• TASK REQUIREMENTS: Please give every line below again exactly, but not its pictures.

• Items from a dataset:
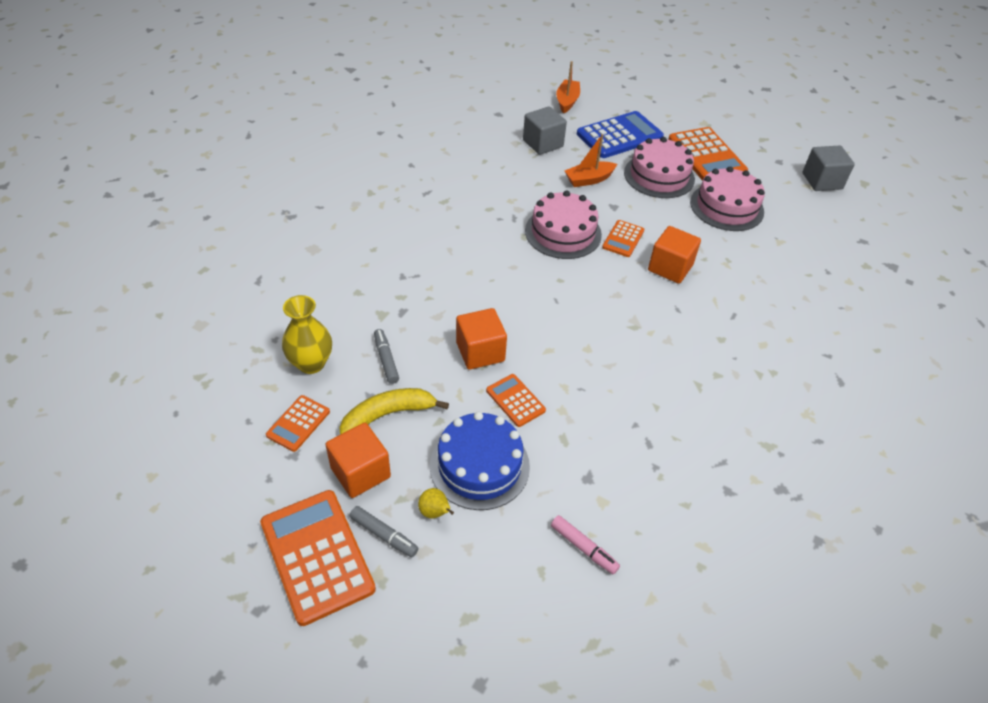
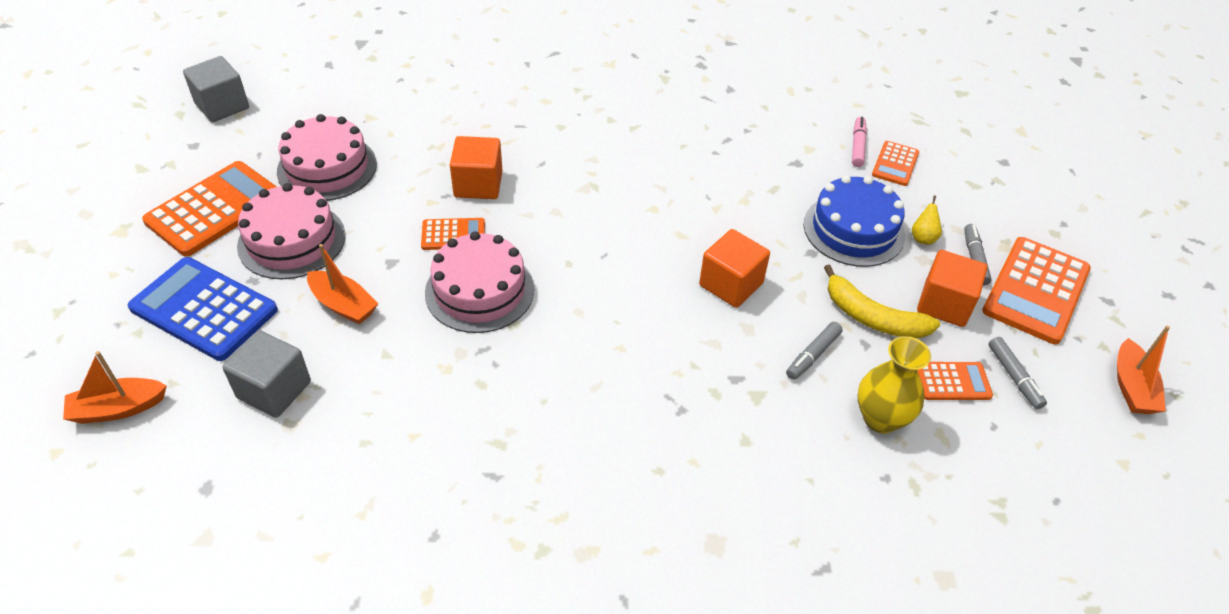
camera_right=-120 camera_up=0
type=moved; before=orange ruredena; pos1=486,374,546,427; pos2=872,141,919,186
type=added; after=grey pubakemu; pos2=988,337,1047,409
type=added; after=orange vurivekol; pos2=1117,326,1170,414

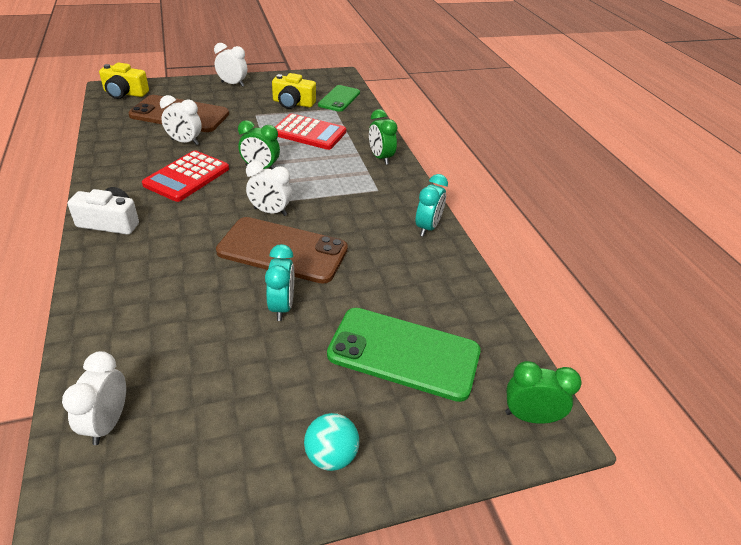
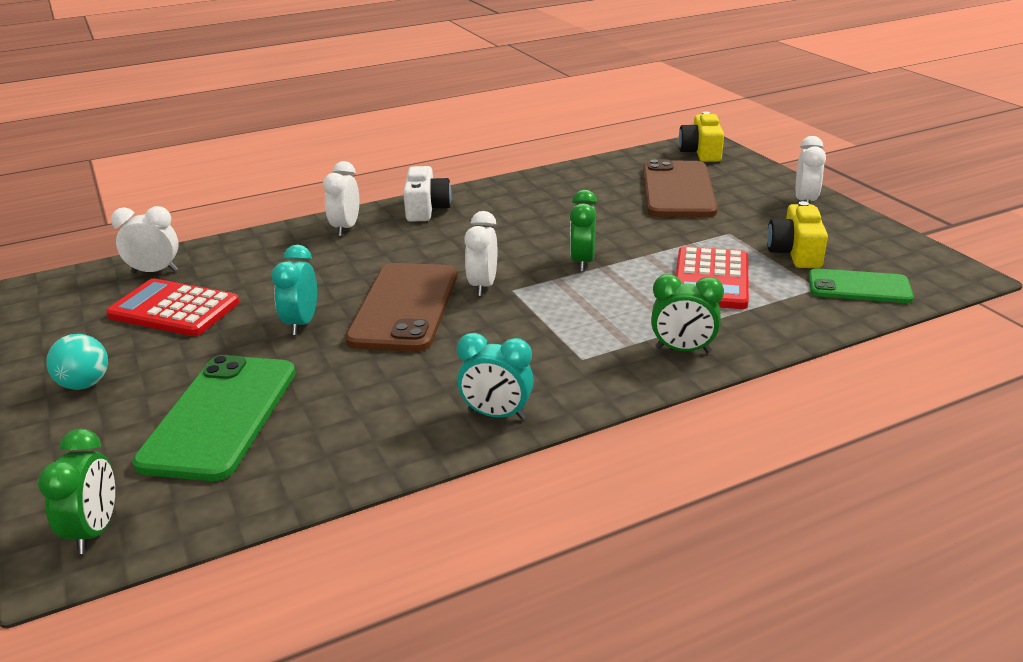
camera_right=85 camera_up=-10
type=moved; before=red ruredena; pos1=142,150,229,202; pos2=106,278,239,336
type=turned; before=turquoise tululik; pos1=265,244,294,321; pos2=272,245,317,335; turn=105
type=moved; before=white tululik; pos1=160,95,202,145; pos2=323,161,359,236
type=turned; before=green tululik; pos1=369,109,397,165; pos2=651,274,724,353; turn=-135

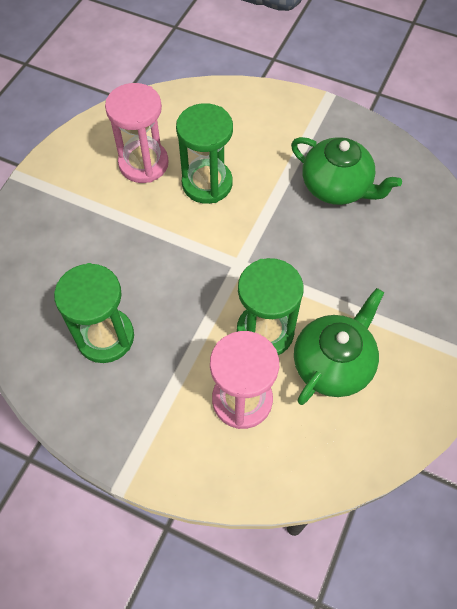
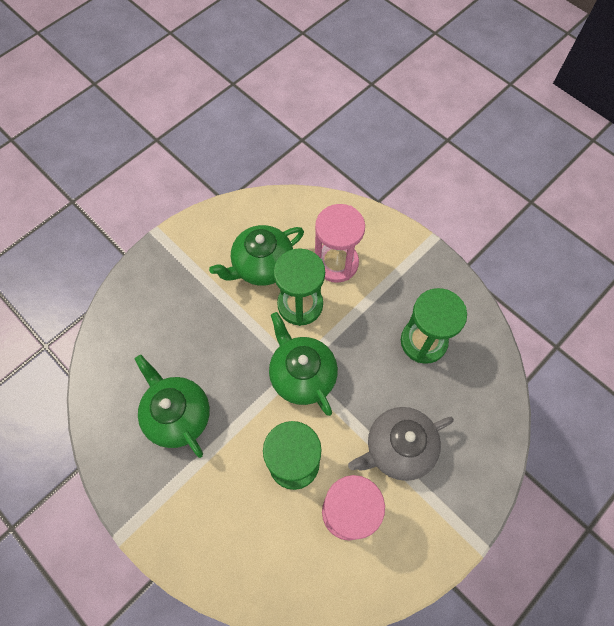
camera_right=-160 camera_up=5
type=added; after=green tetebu; pos2=269,312,338,416
type=added; after=grey tetebu; pos2=348,407,454,481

• WRITTEN SOLUTION:
camera_right=-120 camera_up=0
type=moved; before=orange ruredena; pos1=486,374,546,427; pos2=872,141,919,186
type=added; after=grey pubakemu; pos2=988,337,1047,409
type=added; after=orange vurivekol; pos2=1117,326,1170,414

camera_right=85 camera_up=-10
type=moved; before=red ruredena; pos1=142,150,229,202; pos2=106,278,239,336
type=turned; before=turquoise tululik; pos1=265,244,294,321; pos2=272,245,317,335; turn=105
type=moved; before=white tululik; pos1=160,95,202,145; pos2=323,161,359,236
type=turned; before=green tululik; pos1=369,109,397,165; pos2=651,274,724,353; turn=-135

camera_right=-160 camera_up=5
type=added; after=green tetebu; pos2=269,312,338,416
type=added; after=grey tetebu; pos2=348,407,454,481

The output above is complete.